▶ **Records from a data collection**:
■ ■ ■ ■ ■
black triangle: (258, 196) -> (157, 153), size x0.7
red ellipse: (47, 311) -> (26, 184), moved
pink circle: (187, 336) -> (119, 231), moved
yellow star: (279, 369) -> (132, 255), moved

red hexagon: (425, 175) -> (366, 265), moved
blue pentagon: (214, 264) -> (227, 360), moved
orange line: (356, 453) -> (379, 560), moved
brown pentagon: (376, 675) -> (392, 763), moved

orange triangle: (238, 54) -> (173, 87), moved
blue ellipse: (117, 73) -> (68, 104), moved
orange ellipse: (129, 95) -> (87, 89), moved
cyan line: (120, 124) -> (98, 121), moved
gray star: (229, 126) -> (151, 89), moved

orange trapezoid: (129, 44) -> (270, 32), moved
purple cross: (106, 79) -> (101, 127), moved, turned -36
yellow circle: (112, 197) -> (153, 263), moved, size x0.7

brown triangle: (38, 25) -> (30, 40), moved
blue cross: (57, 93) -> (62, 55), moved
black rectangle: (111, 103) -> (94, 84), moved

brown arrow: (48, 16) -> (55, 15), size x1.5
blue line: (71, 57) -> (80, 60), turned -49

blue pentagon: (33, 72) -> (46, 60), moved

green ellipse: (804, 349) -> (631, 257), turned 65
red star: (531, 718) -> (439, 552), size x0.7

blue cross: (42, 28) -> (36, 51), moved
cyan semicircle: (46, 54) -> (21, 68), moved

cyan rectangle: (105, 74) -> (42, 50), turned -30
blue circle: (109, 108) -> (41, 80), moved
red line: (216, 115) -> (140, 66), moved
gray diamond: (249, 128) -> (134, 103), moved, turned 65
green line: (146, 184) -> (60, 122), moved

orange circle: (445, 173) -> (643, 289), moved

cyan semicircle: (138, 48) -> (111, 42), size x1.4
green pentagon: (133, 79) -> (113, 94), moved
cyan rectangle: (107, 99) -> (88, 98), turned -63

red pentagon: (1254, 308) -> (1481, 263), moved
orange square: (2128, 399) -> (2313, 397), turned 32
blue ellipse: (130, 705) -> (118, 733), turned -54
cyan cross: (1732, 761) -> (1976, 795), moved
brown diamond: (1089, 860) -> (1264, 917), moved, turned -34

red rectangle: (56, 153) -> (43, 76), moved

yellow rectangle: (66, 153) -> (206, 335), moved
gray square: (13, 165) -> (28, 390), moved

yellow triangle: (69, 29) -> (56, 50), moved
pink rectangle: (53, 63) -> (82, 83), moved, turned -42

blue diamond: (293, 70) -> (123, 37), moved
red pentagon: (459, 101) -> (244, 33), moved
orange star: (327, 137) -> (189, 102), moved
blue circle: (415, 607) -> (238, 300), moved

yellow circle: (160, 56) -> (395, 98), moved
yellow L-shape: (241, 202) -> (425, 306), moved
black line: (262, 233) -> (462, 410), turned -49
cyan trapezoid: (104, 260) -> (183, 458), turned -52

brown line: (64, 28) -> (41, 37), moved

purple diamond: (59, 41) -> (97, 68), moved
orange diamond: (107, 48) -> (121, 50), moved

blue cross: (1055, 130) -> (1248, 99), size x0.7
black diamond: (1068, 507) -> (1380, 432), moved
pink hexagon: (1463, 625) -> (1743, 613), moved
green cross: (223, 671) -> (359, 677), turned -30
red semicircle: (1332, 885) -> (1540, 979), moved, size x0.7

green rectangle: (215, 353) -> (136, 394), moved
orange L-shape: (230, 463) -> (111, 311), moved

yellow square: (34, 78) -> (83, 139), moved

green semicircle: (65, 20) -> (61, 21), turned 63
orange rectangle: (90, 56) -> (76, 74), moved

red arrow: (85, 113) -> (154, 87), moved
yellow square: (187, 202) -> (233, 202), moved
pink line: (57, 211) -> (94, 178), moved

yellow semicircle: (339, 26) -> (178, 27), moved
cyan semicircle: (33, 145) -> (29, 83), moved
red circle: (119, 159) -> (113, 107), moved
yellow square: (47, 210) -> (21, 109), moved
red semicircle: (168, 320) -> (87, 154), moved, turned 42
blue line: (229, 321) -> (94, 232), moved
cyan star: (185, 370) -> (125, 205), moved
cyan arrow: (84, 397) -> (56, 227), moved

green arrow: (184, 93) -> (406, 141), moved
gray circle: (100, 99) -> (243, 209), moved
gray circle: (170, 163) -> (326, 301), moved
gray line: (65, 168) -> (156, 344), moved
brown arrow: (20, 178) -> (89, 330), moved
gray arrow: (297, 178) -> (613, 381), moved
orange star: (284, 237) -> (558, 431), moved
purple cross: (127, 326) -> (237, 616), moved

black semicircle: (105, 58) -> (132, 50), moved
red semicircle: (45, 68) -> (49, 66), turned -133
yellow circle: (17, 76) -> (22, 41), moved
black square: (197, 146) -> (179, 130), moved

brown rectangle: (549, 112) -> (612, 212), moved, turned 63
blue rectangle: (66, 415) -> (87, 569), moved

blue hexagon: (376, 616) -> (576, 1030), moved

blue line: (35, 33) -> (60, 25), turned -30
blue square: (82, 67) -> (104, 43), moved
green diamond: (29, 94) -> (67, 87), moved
■ ■ ■ ■ ■
▶ **What you need to do**: Could you find each line in the entries that contains the string "semicircle" and copy it?

▶ **Solution to this task**:
cyan semicircle: (46, 54) -> (21, 68), moved
cyan semicircle: (138, 48) -> (111, 42), size x1.4
red semicircle: (1332, 885) -> (1540, 979), moved, size x0.7
green semicircle: (65, 20) -> (61, 21), turned 63
yellow semicircle: (339, 26) -> (178, 27), moved
cyan semicircle: (33, 145) -> (29, 83), moved
red semicircle: (168, 320) -> (87, 154), moved, turned 42
black semicircle: (105, 58) -> (132, 50), moved
red semicircle: (45, 68) -> (49, 66), turned -133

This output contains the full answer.